Output the entries as they appear, skipping images.

***** Input material

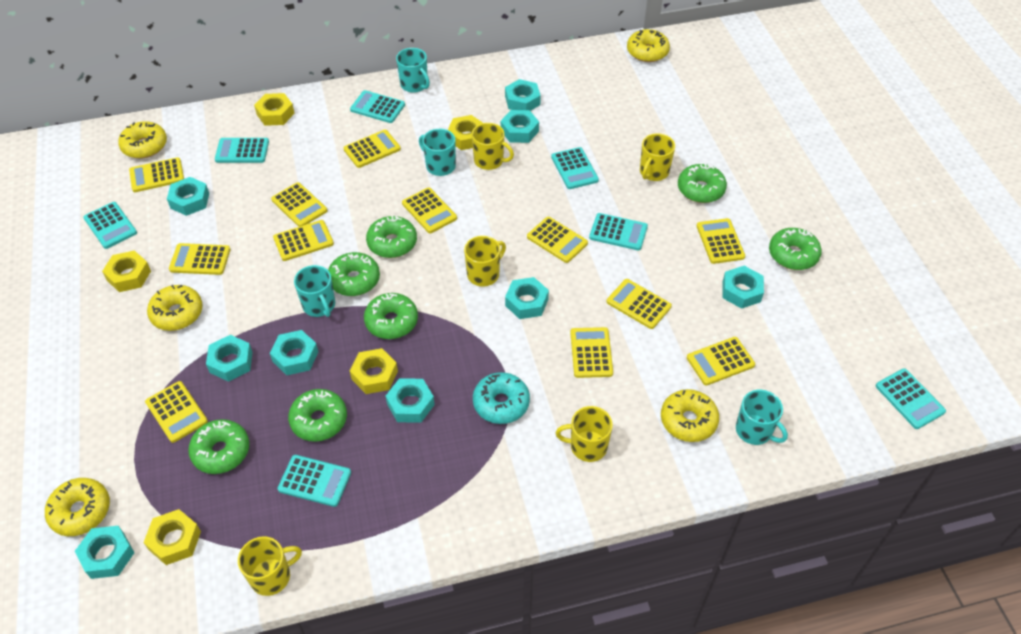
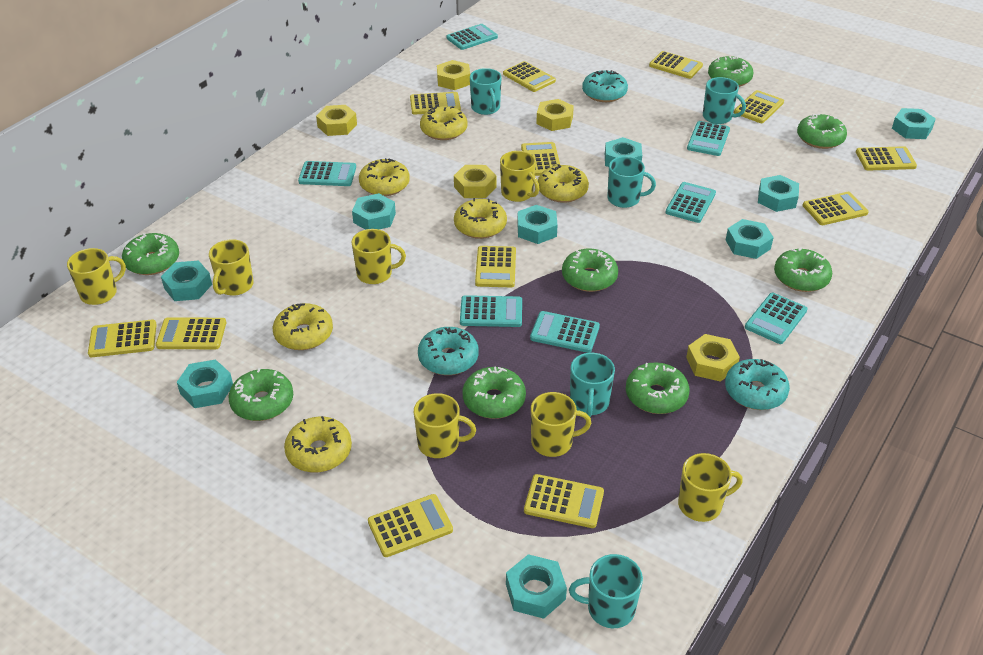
green donut: 7 -> 8
turquoise donut: 1 -> 3
turquoise mug: 4 -> 5
yellow donut: 5 -> 6
yellow mug: 5 -> 7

**********

• [Answer space]
green donut: 7 -> 8
turquoise donut: 1 -> 3
turquoise mug: 4 -> 5
yellow donut: 5 -> 6
yellow mug: 5 -> 7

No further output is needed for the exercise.